## Requirement
Leave the images out, and otherwise write out each entry exactly.

Dataset items
*-*-*

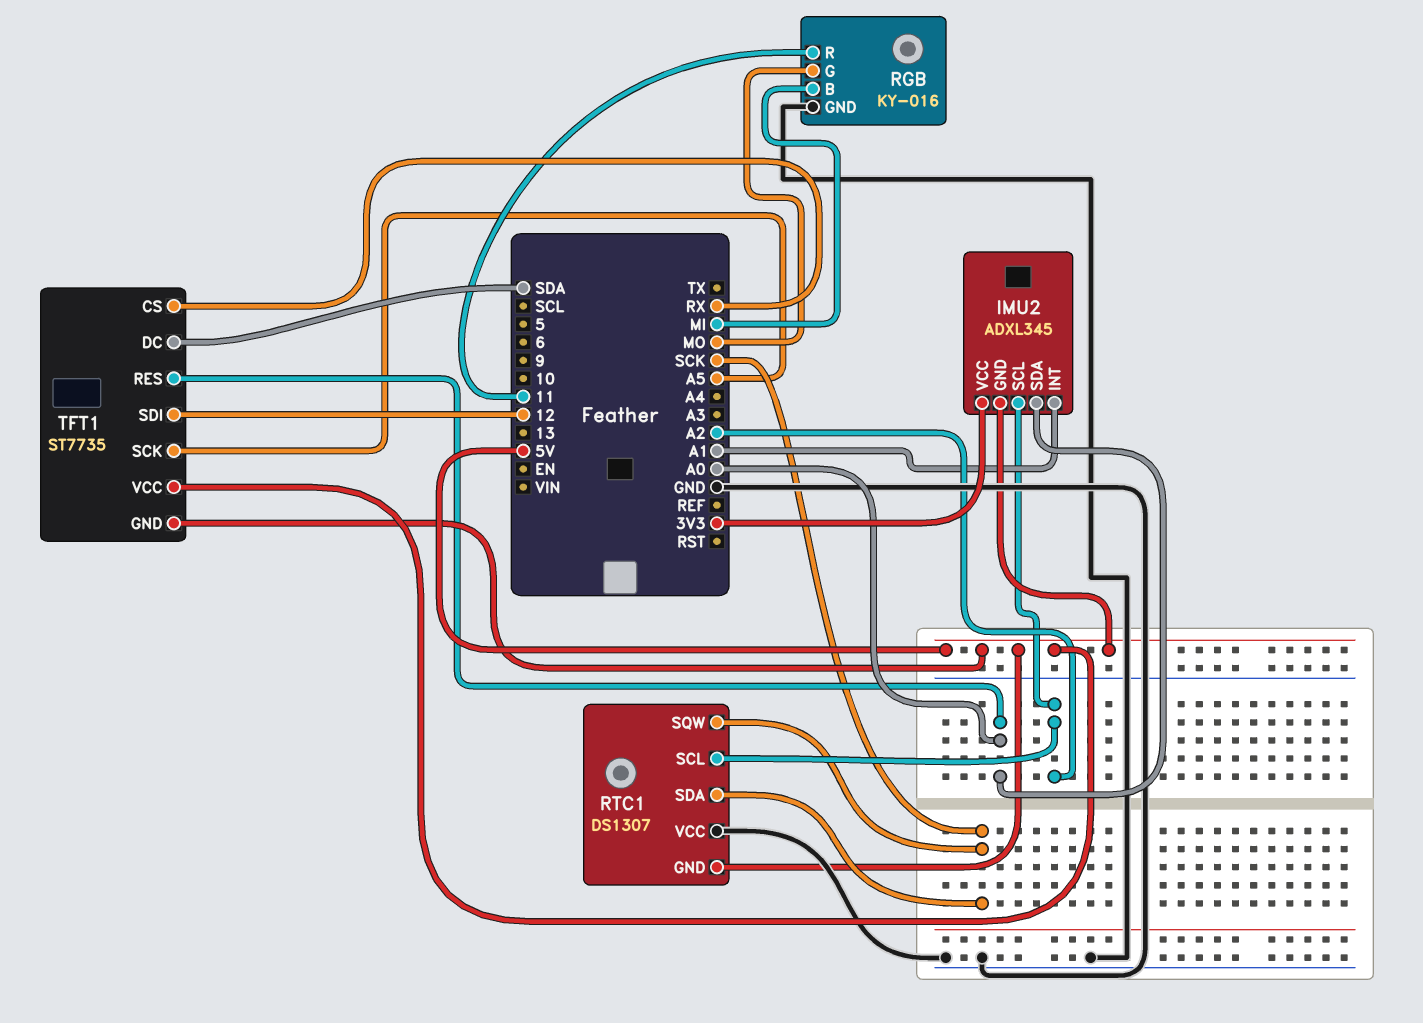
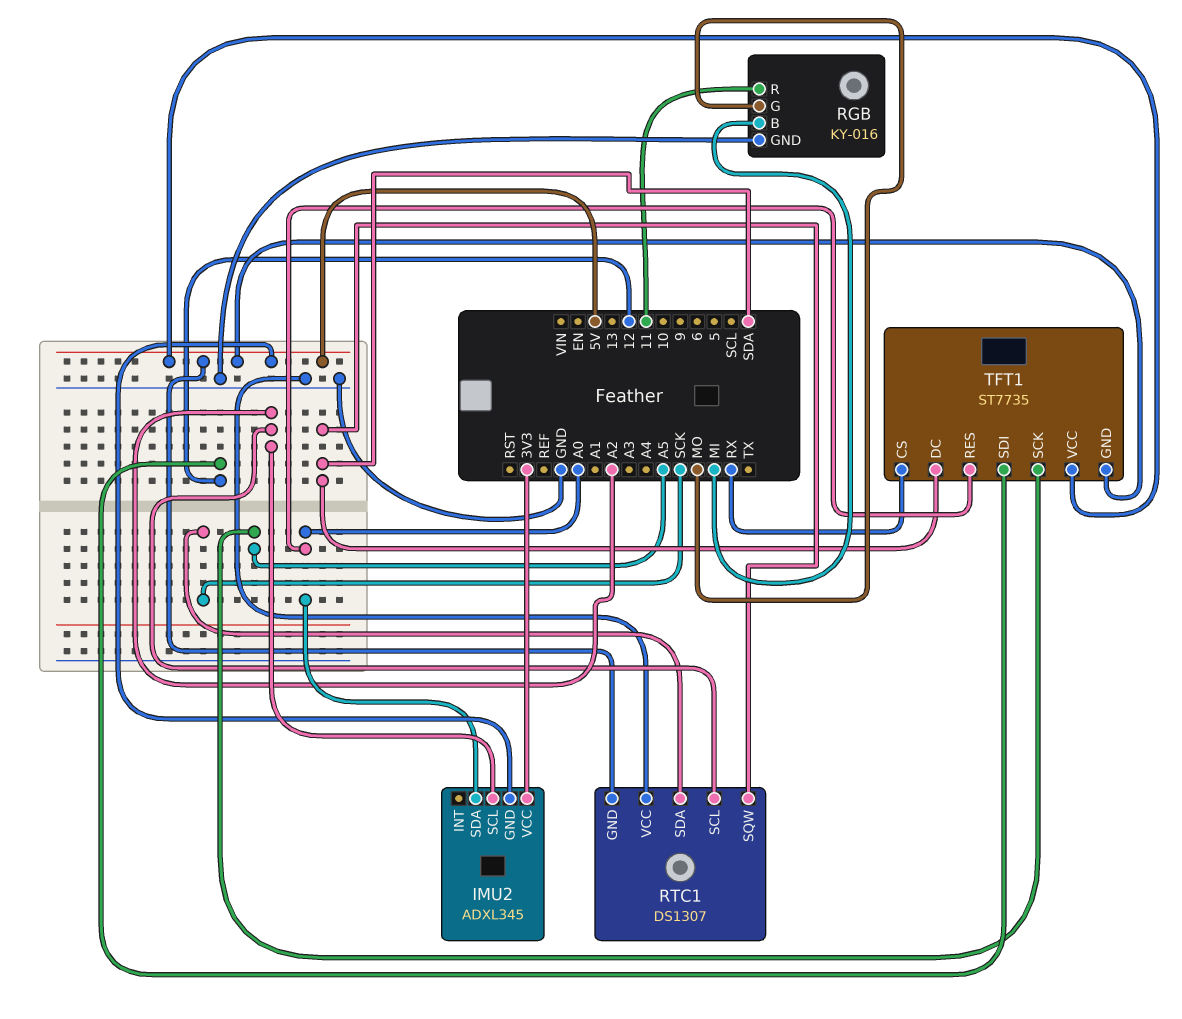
IMU2 pin INT: A1 -> none
RTC1 pin SQW: SCK -> SDA

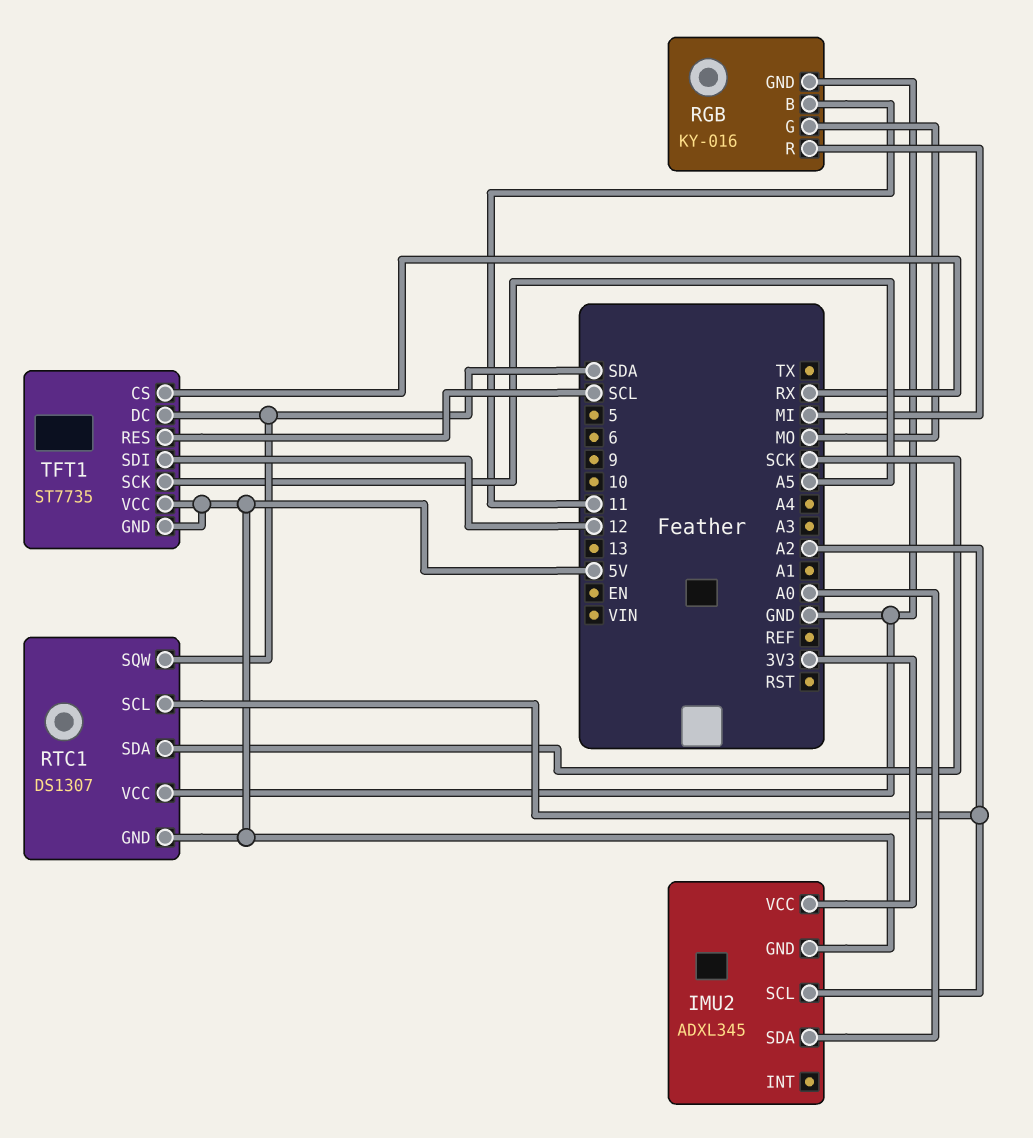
RGB pin B: MI -> 11
RGB pin R: 11 -> MI
TFT1 pin RES: A0 -> SCL

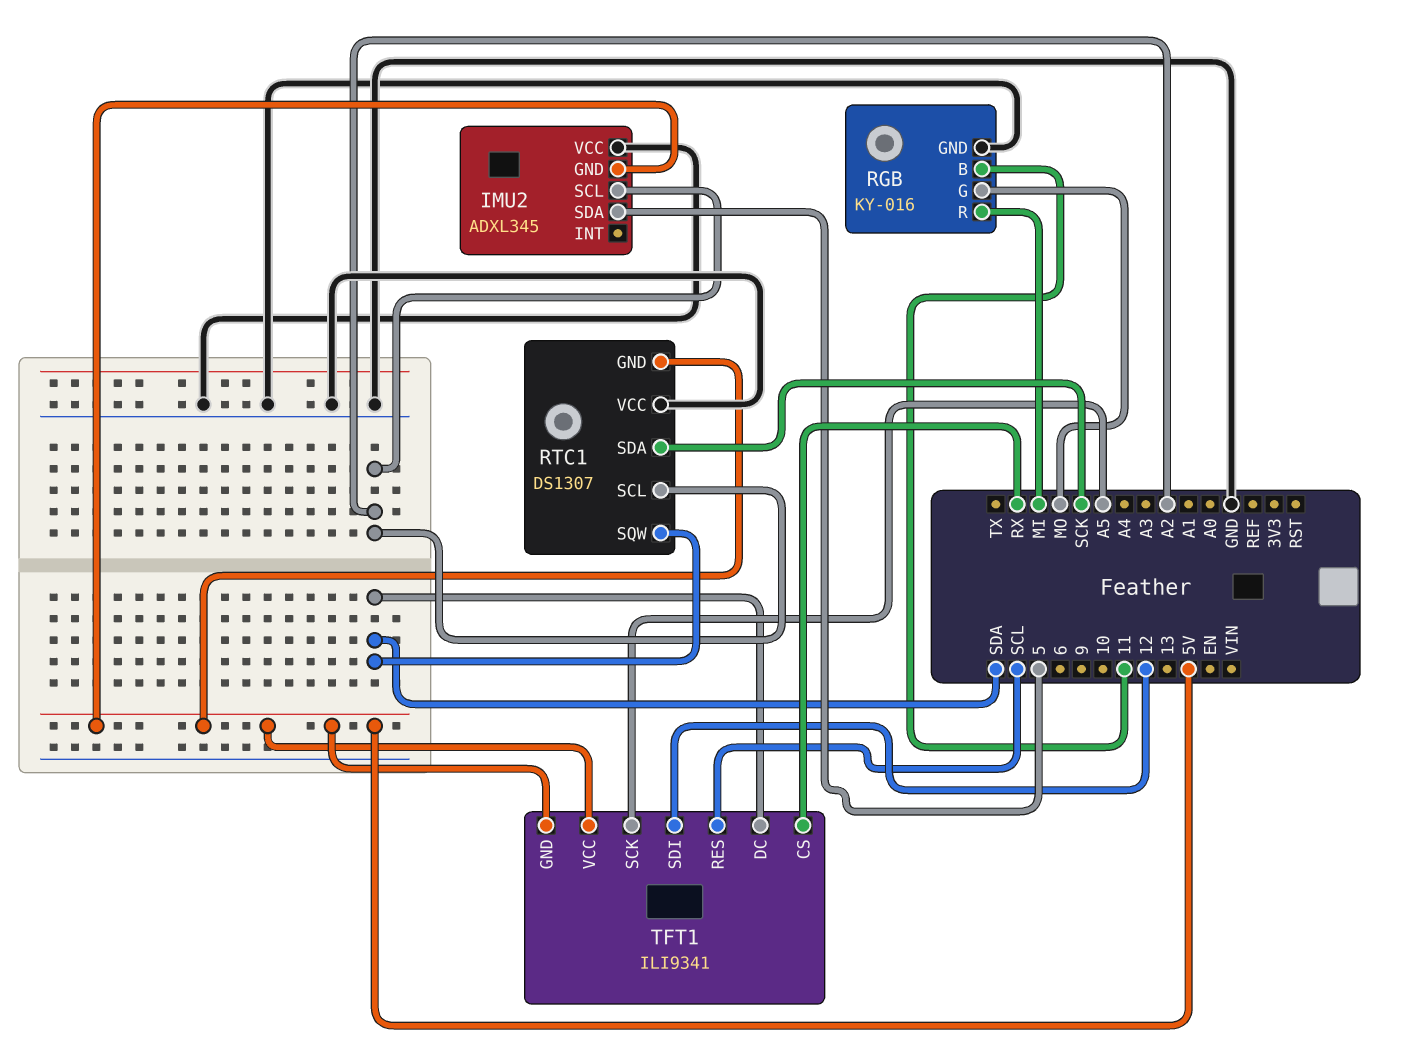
IMU2 pin SDA: A0 -> 5
IMU2 pin VCC: 3V3 -> GND
TFT1: ST7735 -> ILI9341

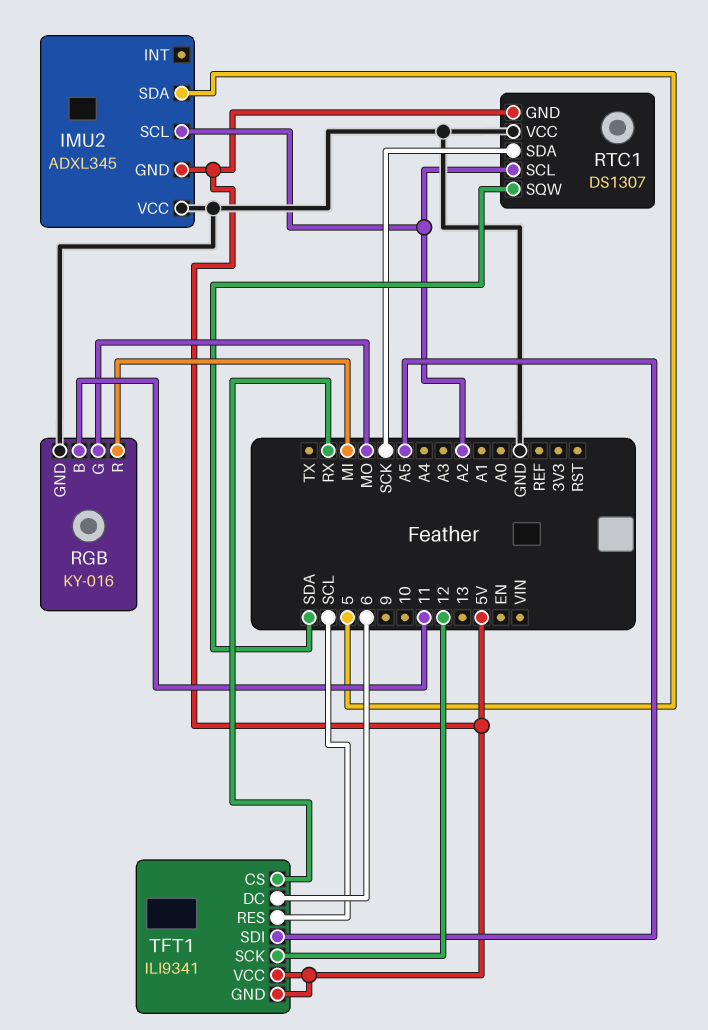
TFT1 pin DC: SDA -> 6
TFT1 pin SCK: A5 -> 12
TFT1 pin SDI: 12 -> A5

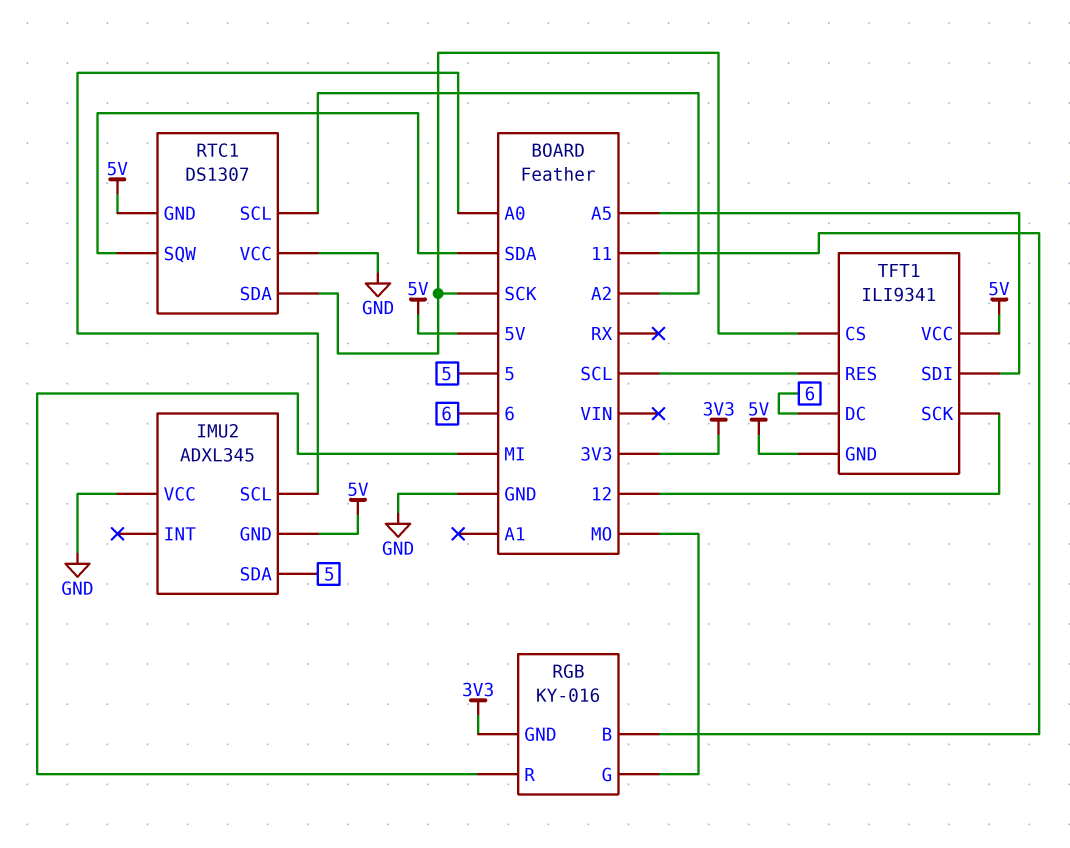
IMU2 pin SCL: A2 -> A0
RGB pin GND: GND -> 3V3
TFT1 pin CS: RX -> SCK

*-*-*

## Solution to the exercise
IMU2 pin INT: A1 -> none
RTC1 pin SQW: SCK -> SDA

RGB pin B: MI -> 11
RGB pin R: 11 -> MI
TFT1 pin RES: A0 -> SCL

IMU2 pin SDA: A0 -> 5
IMU2 pin VCC: 3V3 -> GND
TFT1: ST7735 -> ILI9341

TFT1 pin DC: SDA -> 6
TFT1 pin SCK: A5 -> 12
TFT1 pin SDI: 12 -> A5

IMU2 pin SCL: A2 -> A0
RGB pin GND: GND -> 3V3
TFT1 pin CS: RX -> SCK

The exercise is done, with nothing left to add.